## WHAT IS BEING ASKED
All of the entries need to be repeated exactly. Leave nothing out.

## INPUT FOR THIS TASK
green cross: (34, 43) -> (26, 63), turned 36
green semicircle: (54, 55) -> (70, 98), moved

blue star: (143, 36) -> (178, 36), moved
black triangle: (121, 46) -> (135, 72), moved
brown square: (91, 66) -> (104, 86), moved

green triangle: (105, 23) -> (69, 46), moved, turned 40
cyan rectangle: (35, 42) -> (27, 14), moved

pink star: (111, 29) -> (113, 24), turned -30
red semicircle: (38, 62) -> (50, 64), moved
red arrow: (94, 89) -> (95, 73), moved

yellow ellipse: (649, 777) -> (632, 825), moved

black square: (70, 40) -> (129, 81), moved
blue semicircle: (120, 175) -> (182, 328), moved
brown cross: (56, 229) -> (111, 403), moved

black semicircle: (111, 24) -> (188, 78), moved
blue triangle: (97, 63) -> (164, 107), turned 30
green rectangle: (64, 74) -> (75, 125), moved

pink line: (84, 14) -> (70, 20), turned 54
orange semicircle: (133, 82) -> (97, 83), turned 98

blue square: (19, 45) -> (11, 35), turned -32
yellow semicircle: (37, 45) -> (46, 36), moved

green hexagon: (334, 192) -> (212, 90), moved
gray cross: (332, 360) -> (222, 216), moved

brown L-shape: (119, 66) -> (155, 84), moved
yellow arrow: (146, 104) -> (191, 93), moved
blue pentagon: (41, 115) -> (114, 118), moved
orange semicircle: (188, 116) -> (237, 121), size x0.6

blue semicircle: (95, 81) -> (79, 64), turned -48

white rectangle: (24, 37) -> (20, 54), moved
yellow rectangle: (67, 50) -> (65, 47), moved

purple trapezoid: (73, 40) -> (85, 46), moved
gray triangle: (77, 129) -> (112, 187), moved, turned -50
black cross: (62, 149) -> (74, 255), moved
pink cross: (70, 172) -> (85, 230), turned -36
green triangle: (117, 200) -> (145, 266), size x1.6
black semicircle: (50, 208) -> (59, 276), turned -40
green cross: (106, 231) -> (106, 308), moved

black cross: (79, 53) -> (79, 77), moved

## WRITTEN REPLY
green cross: (34, 43) -> (26, 63), turned 36
green semicircle: (54, 55) -> (70, 98), moved

blue star: (143, 36) -> (178, 36), moved
black triangle: (121, 46) -> (135, 72), moved
brown square: (91, 66) -> (104, 86), moved

green triangle: (105, 23) -> (69, 46), moved, turned 40
cyan rectangle: (35, 42) -> (27, 14), moved

pink star: (111, 29) -> (113, 24), turned -30
red semicircle: (38, 62) -> (50, 64), moved
red arrow: (94, 89) -> (95, 73), moved

yellow ellipse: (649, 777) -> (632, 825), moved

black square: (70, 40) -> (129, 81), moved
blue semicircle: (120, 175) -> (182, 328), moved
brown cross: (56, 229) -> (111, 403), moved

black semicircle: (111, 24) -> (188, 78), moved
blue triangle: (97, 63) -> (164, 107), turned 30
green rectangle: (64, 74) -> (75, 125), moved

pink line: (84, 14) -> (70, 20), turned 54
orange semicircle: (133, 82) -> (97, 83), turned 98

blue square: (19, 45) -> (11, 35), turned -32
yellow semicircle: (37, 45) -> (46, 36), moved

green hexagon: (334, 192) -> (212, 90), moved
gray cross: (332, 360) -> (222, 216), moved

brown L-shape: (119, 66) -> (155, 84), moved
yellow arrow: (146, 104) -> (191, 93), moved
blue pentagon: (41, 115) -> (114, 118), moved
orange semicircle: (188, 116) -> (237, 121), size x0.6

blue semicircle: (95, 81) -> (79, 64), turned -48

white rectangle: (24, 37) -> (20, 54), moved
yellow rectangle: (67, 50) -> (65, 47), moved

purple trapezoid: (73, 40) -> (85, 46), moved
gray triangle: (77, 129) -> (112, 187), moved, turned -50
black cross: (62, 149) -> (74, 255), moved
pink cross: (70, 172) -> (85, 230), turned -36
green triangle: (117, 200) -> (145, 266), size x1.6
black semicircle: (50, 208) -> (59, 276), turned -40
green cross: (106, 231) -> (106, 308), moved

black cross: (79, 53) -> (79, 77), moved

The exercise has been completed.